[[ Data listing open ]]
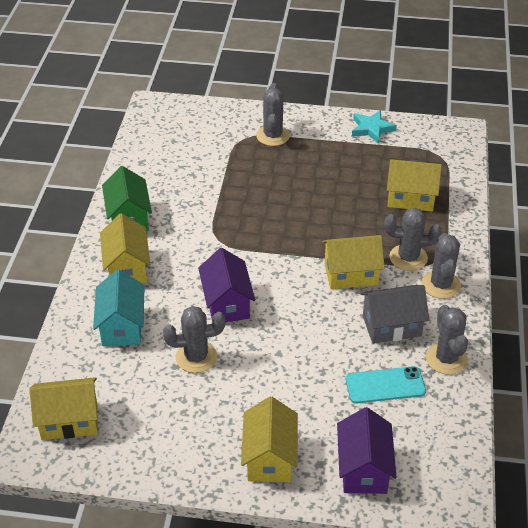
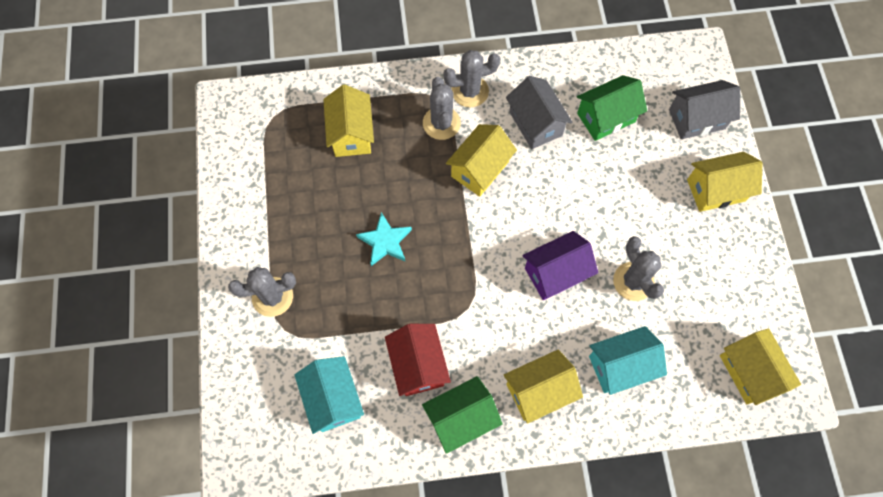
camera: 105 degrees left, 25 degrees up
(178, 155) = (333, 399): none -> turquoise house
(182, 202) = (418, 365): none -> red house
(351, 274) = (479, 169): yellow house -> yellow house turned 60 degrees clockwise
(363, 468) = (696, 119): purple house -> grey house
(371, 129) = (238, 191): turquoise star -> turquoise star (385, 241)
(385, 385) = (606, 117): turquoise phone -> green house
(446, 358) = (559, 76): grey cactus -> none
[[ Data listing closed ]]
Exercise objective =>
Please copy the line that contains "(363, 468) = (696, 119): purple" and each line after it through the end of the records, exactly, and no other lines.

Solution to this problem =>
(363, 468) = (696, 119): purple house -> grey house
(371, 129) = (238, 191): turquoise star -> turquoise star (385, 241)
(385, 385) = (606, 117): turquoise phone -> green house
(446, 358) = (559, 76): grey cactus -> none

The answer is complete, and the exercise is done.